§ AIM OF THE EXERCISE
For every entry below, give an exact repeat and leave out the pictures.
#### ENTRIES SUPPLIED ####
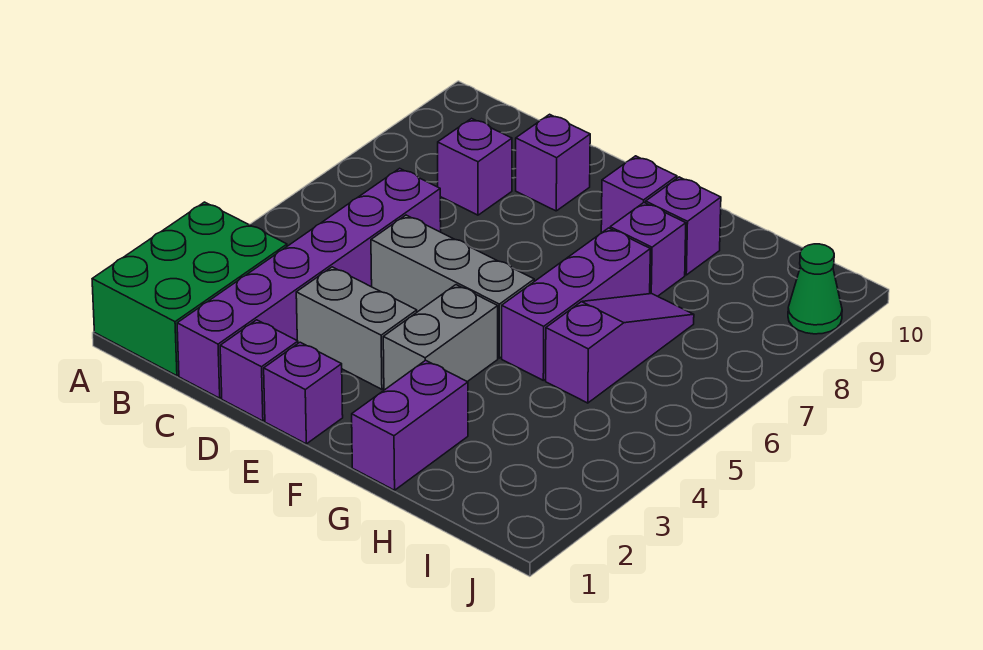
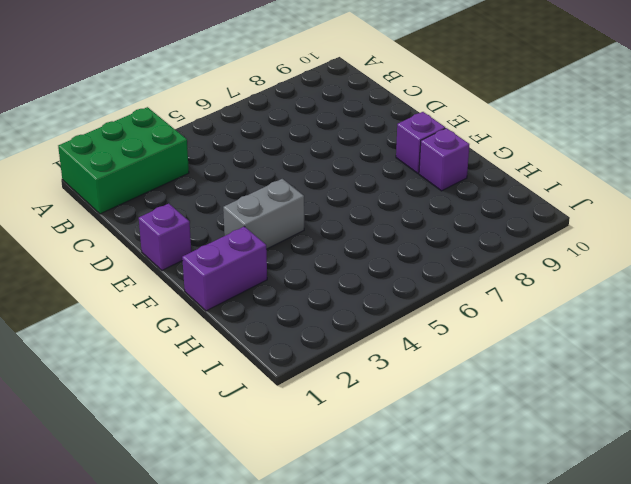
none -> purple brick C1:C6 level 1
none -> purple brick C8 level 1
none -> purple brick D1 level 1

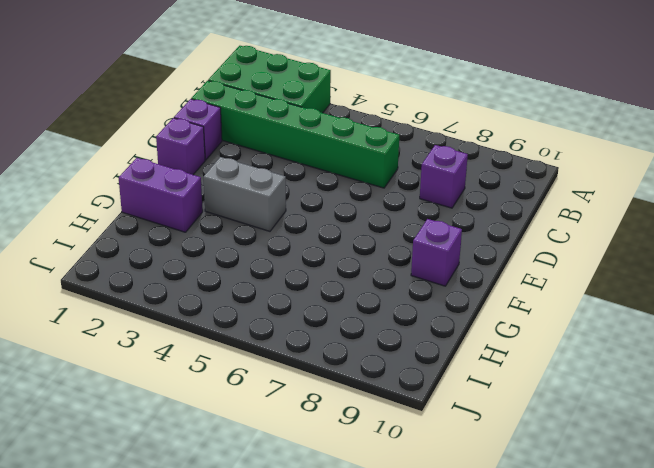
green brick C1:C6 level 1 -> purple brick C1:C6 level 1
none -> grey brick D3:E3 level 1
none -> grey brick D5:F5 level 1
none -> purple brick D9 level 1

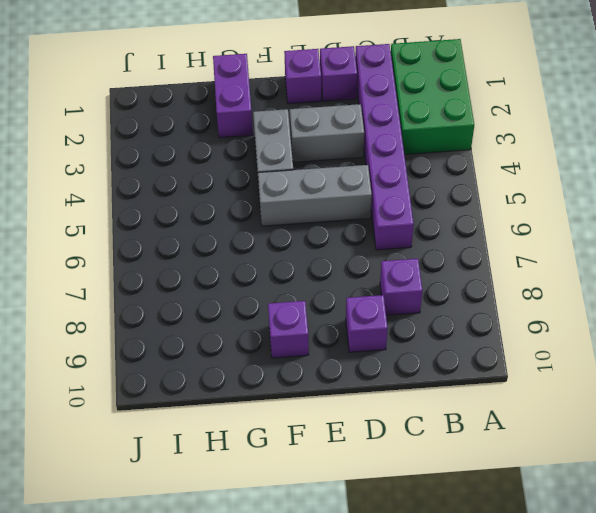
none -> purple brick G5:G7 level 1
none -> purple brick G8 level 1
none -> purple brick G9 level 1

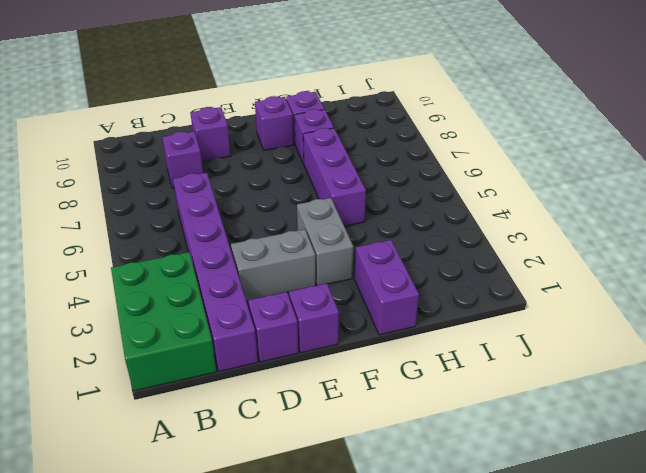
none -> grey brick D5:F5 level 1
none -> purple slope H5:H7 level 1 top 5
none -> green cone J9 level 1

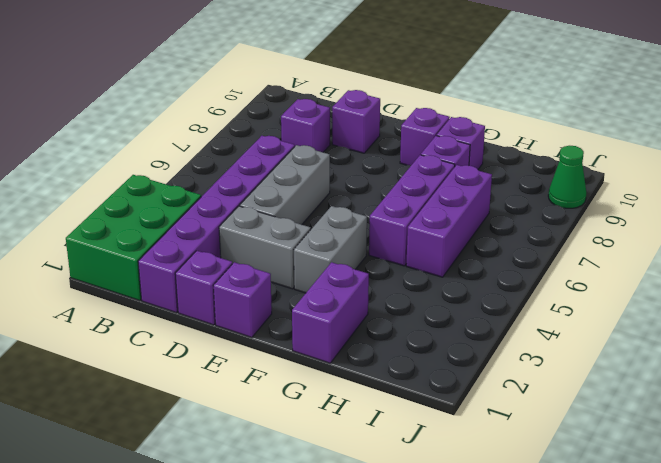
grey brick D4:D6 level 1 -> grey brick D5:F5 level 1
purple brick H5:H7 level 1 -> purple slope H5:H7 level 1 top 5

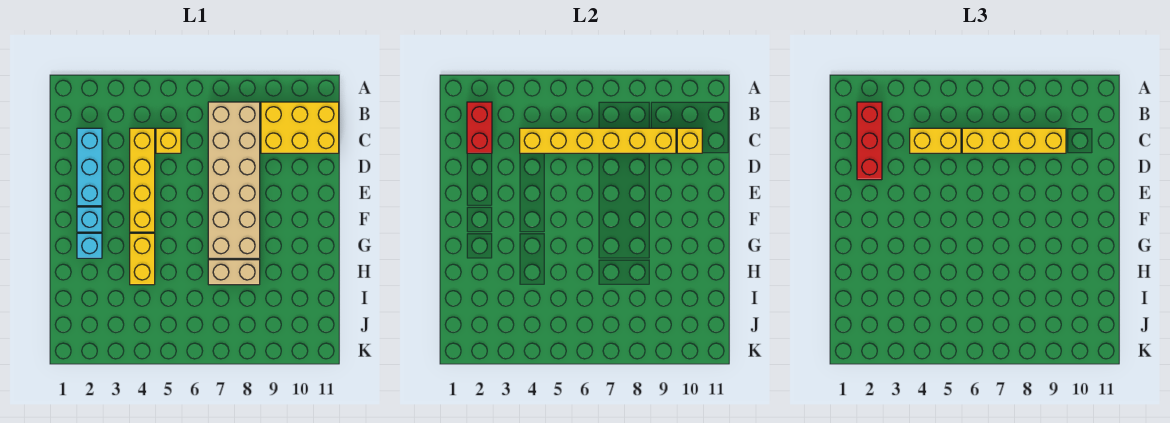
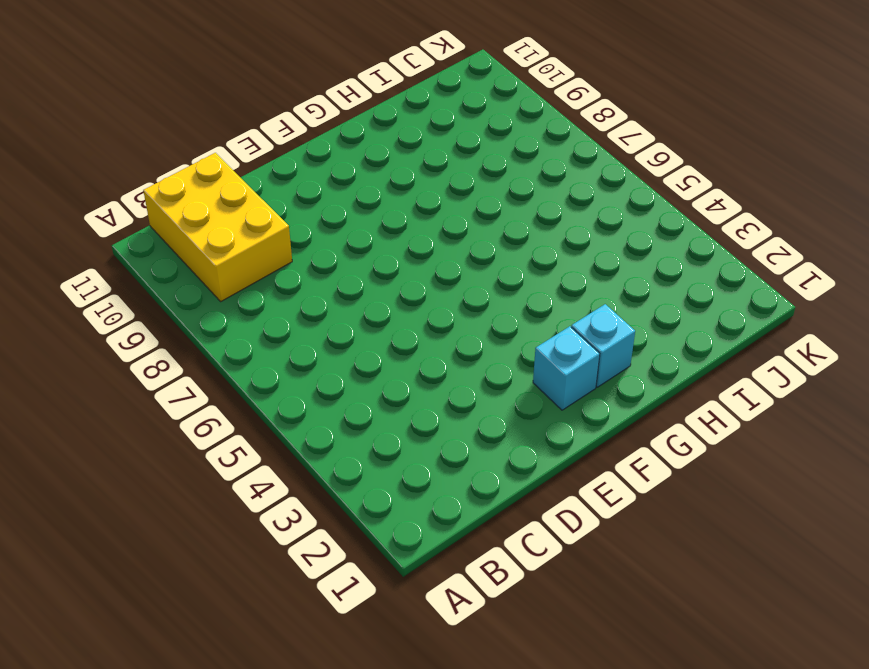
none -> tan brick B7:G8 level 1
none -> cyan brick C2:E2 level 1
none -> yellow brick C4:F4 level 1

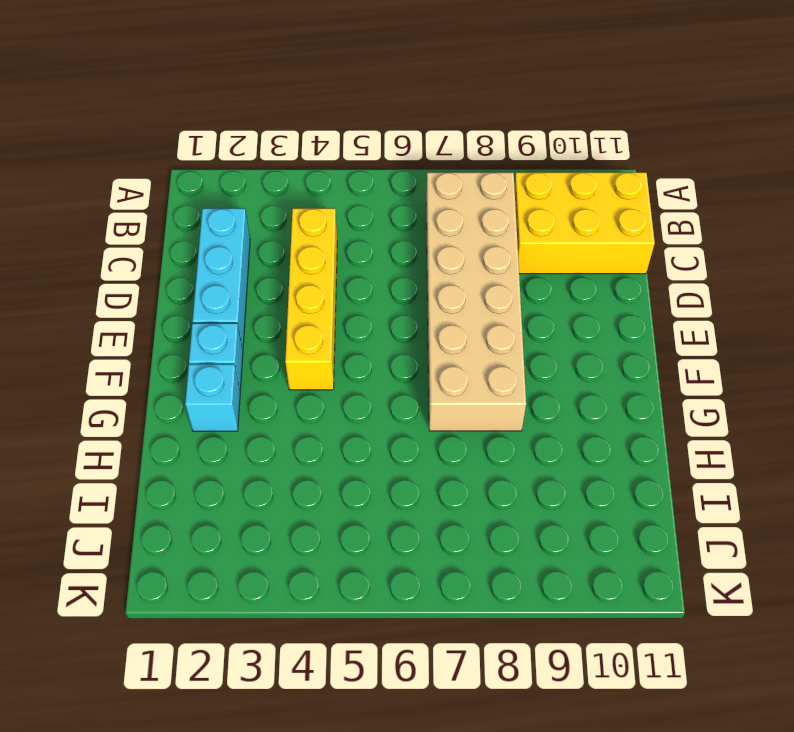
none -> yellow brick C5 level 1
none -> yellow brick G4:H4 level 1
none -> tan brick H7:H8 level 1

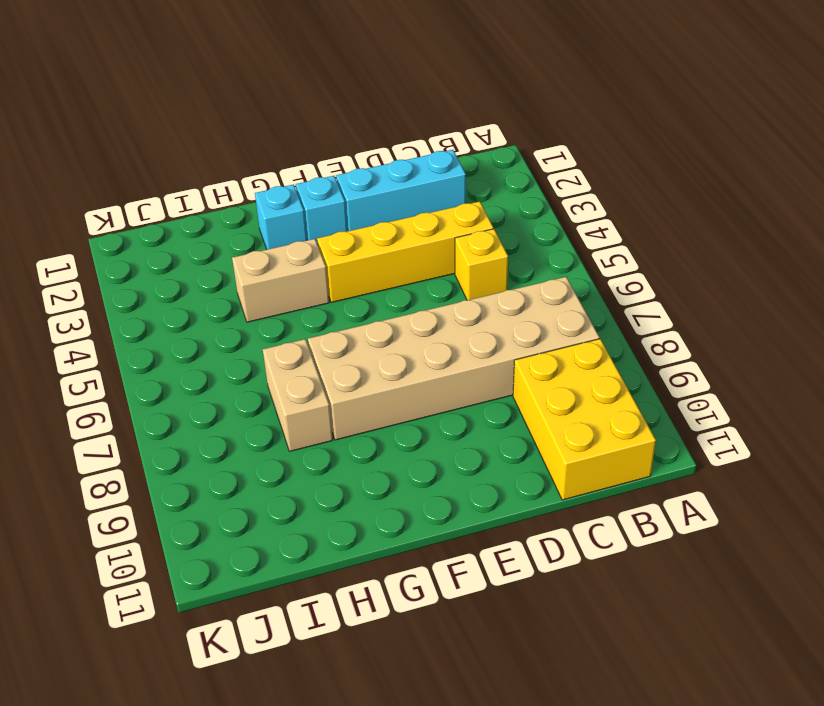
tan brick G4:H4 level 1 -> yellow brick G4:H4 level 1
none -> red brick B2:C2 level 2
none -> yellow brick C4:C9 level 2
none -> yellow brick C10 level 2

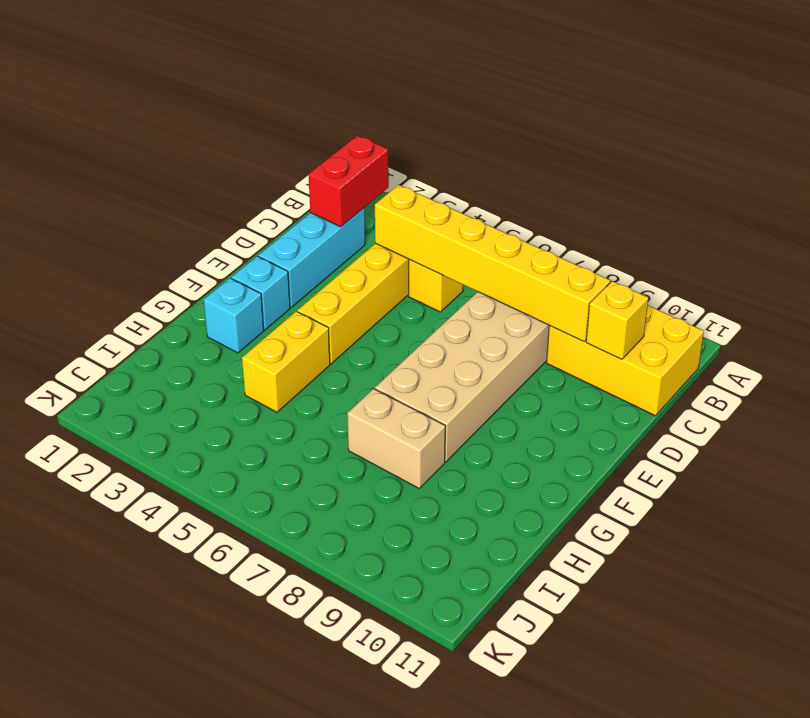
none -> red brick B2:D2 level 3
none -> yellow brick C4:C5 level 3
none -> yellow brick C6:C9 level 3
####
§ WRITTEN RESPONSE
none -> purple brick C1:C6 level 1
none -> purple brick C8 level 1
none -> purple brick D1 level 1

green brick C1:C6 level 1 -> purple brick C1:C6 level 1
none -> grey brick D3:E3 level 1
none -> grey brick D5:F5 level 1
none -> purple brick D9 level 1

none -> purple brick G5:G7 level 1
none -> purple brick G8 level 1
none -> purple brick G9 level 1

none -> grey brick D5:F5 level 1
none -> purple slope H5:H7 level 1 top 5
none -> green cone J9 level 1

grey brick D4:D6 level 1 -> grey brick D5:F5 level 1
purple brick H5:H7 level 1 -> purple slope H5:H7 level 1 top 5

none -> tan brick B7:G8 level 1
none -> cyan brick C2:E2 level 1
none -> yellow brick C4:F4 level 1

none -> yellow brick C5 level 1
none -> yellow brick G4:H4 level 1
none -> tan brick H7:H8 level 1

tan brick G4:H4 level 1 -> yellow brick G4:H4 level 1
none -> red brick B2:C2 level 2
none -> yellow brick C4:C9 level 2
none -> yellow brick C10 level 2

none -> red brick B2:D2 level 3
none -> yellow brick C4:C5 level 3
none -> yellow brick C6:C9 level 3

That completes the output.